**TASK TO CARRY OUT:**
Please copy each line of the records below that holds the word "minus".

**SUPPLIED ENTRIES:**

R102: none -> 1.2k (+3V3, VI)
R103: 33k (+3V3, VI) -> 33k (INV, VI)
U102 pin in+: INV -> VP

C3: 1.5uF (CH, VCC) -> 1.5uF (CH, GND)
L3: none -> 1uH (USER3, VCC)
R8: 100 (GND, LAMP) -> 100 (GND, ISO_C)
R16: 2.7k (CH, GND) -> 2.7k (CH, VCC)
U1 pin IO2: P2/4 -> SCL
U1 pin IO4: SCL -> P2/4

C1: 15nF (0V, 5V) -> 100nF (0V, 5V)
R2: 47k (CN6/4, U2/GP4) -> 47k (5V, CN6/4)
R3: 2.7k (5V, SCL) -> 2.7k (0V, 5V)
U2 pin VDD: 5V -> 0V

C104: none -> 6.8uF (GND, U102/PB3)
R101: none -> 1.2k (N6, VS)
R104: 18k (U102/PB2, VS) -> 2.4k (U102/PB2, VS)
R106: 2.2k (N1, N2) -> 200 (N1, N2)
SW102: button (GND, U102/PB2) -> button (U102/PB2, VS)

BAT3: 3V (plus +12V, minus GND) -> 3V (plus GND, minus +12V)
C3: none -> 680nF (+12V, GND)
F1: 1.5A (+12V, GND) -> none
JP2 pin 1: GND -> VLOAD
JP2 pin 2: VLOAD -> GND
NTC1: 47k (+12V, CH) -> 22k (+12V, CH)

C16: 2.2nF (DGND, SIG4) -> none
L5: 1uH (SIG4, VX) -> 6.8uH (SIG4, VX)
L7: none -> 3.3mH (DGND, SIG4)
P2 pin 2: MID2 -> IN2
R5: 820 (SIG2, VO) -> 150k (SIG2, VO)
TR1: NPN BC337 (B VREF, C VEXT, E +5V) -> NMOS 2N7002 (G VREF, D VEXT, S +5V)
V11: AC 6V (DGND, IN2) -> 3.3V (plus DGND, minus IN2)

**ANSWER FOR THE TASK:**
BAT3: 3V (plus +12V, minus GND) -> 3V (plus GND, minus +12V)
V11: AC 6V (DGND, IN2) -> 3.3V (plus DGND, minus IN2)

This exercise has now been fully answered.